Data shown

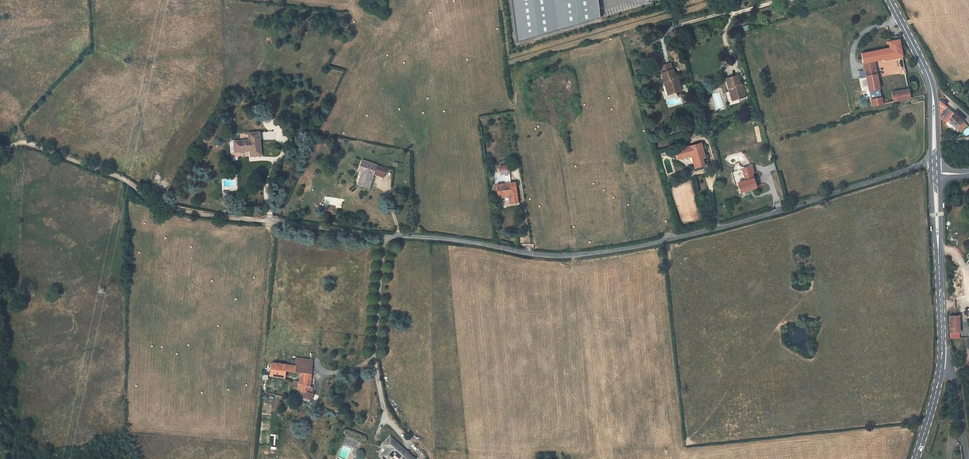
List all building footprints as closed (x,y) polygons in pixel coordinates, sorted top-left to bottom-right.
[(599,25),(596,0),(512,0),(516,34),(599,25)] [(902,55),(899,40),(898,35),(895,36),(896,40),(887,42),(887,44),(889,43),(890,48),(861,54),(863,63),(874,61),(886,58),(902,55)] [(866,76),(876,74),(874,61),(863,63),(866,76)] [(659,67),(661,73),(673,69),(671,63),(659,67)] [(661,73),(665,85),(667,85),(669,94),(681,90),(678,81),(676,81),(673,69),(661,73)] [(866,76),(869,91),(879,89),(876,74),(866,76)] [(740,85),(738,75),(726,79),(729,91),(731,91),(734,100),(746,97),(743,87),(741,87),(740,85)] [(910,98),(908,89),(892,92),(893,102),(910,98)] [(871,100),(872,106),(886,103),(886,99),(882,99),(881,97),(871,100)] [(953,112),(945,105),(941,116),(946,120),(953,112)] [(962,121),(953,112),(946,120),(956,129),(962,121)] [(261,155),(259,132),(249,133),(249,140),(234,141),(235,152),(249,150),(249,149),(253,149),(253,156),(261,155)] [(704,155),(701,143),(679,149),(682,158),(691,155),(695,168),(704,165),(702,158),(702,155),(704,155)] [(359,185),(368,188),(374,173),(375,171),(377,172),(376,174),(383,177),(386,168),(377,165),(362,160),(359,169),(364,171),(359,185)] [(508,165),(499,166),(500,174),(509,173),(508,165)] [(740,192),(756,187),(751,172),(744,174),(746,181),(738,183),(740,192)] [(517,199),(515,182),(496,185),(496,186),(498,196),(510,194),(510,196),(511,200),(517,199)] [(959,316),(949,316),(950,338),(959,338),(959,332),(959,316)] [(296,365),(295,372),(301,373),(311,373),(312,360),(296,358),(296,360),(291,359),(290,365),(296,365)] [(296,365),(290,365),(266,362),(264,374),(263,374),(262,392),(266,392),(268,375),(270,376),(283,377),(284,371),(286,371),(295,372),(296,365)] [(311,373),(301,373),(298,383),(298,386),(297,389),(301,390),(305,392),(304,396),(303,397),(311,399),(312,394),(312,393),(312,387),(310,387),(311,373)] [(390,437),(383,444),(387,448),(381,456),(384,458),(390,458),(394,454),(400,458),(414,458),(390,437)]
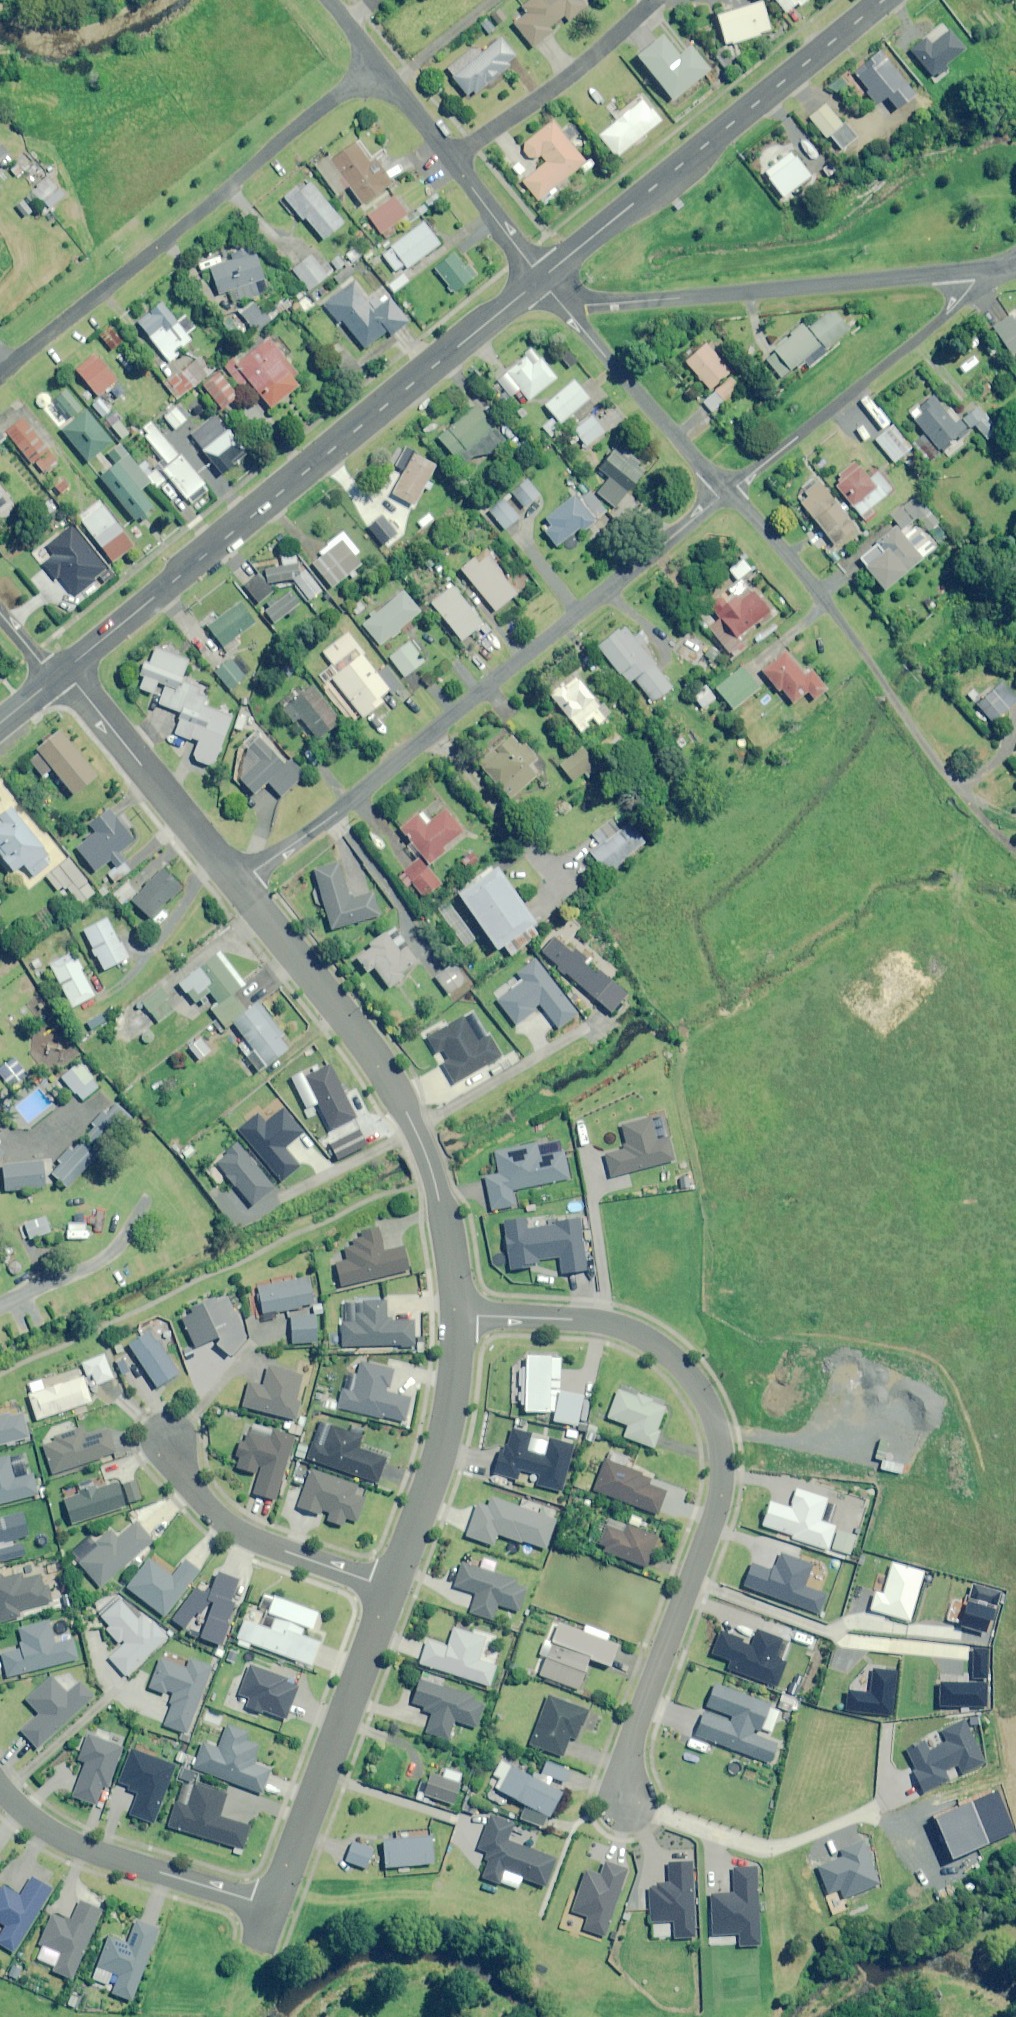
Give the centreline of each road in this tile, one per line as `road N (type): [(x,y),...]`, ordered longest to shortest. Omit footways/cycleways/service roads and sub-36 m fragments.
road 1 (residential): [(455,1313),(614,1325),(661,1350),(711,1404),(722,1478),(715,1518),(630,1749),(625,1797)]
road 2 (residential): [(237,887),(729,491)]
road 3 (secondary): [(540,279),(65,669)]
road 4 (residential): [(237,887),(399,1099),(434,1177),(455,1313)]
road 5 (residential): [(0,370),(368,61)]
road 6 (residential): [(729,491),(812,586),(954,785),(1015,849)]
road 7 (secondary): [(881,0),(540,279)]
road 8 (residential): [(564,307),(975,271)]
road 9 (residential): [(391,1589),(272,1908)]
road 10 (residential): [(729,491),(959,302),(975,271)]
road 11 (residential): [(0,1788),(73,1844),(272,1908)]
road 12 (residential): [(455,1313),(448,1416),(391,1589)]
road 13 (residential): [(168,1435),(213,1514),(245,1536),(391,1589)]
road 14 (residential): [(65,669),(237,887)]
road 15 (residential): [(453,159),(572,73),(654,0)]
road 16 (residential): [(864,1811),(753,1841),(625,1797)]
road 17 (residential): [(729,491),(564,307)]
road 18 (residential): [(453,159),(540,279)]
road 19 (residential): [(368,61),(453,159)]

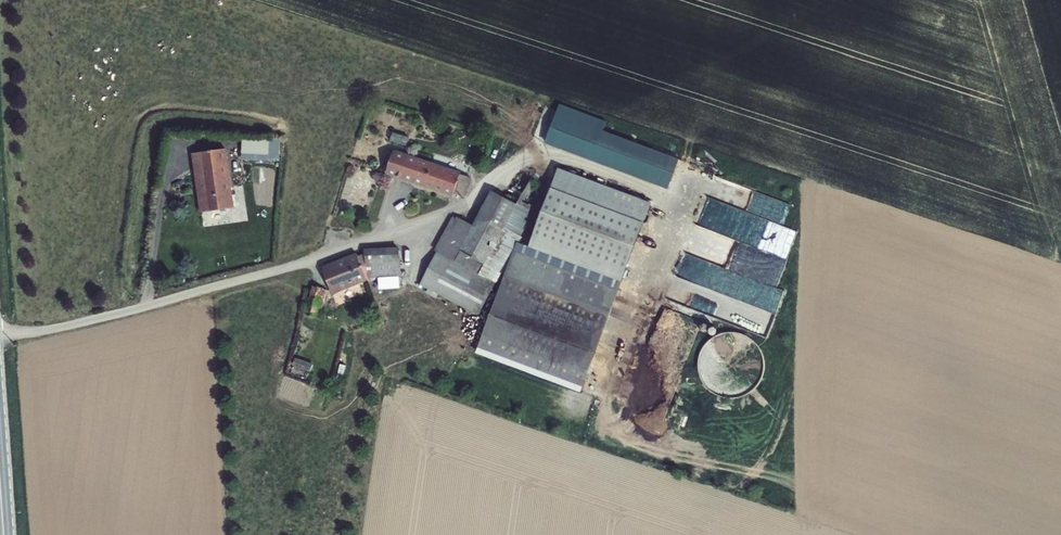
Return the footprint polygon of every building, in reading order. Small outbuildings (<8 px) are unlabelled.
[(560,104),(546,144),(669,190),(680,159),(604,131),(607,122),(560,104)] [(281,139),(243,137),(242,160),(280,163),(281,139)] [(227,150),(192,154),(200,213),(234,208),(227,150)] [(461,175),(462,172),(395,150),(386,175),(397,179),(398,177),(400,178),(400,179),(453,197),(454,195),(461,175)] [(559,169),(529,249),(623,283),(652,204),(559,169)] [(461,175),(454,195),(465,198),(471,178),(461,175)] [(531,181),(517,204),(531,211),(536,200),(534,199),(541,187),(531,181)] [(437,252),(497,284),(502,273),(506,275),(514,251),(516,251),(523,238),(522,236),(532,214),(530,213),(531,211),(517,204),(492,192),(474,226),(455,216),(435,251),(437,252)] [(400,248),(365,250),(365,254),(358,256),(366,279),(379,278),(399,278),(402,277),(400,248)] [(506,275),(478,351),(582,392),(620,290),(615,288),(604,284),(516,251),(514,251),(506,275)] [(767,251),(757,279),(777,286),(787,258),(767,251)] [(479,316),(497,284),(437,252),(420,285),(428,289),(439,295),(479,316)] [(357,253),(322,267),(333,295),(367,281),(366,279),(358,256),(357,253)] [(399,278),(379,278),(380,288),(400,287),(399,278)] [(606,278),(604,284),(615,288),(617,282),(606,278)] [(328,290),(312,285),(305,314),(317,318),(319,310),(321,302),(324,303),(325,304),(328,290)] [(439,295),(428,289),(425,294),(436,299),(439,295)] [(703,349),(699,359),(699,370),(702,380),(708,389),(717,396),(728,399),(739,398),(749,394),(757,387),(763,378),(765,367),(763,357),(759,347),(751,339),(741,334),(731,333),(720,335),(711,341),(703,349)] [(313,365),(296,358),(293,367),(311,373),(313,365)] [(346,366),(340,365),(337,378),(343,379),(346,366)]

Try it
Note every line in the material with "building" and copy it.

Task solution
List all building footprints as closed (x,y) polygons in pixel coordinates, sorted top-left to bottom-right.
Return the footprint polygon of every building, in reading order. Small outbuildings (<8 px) are unlabelled.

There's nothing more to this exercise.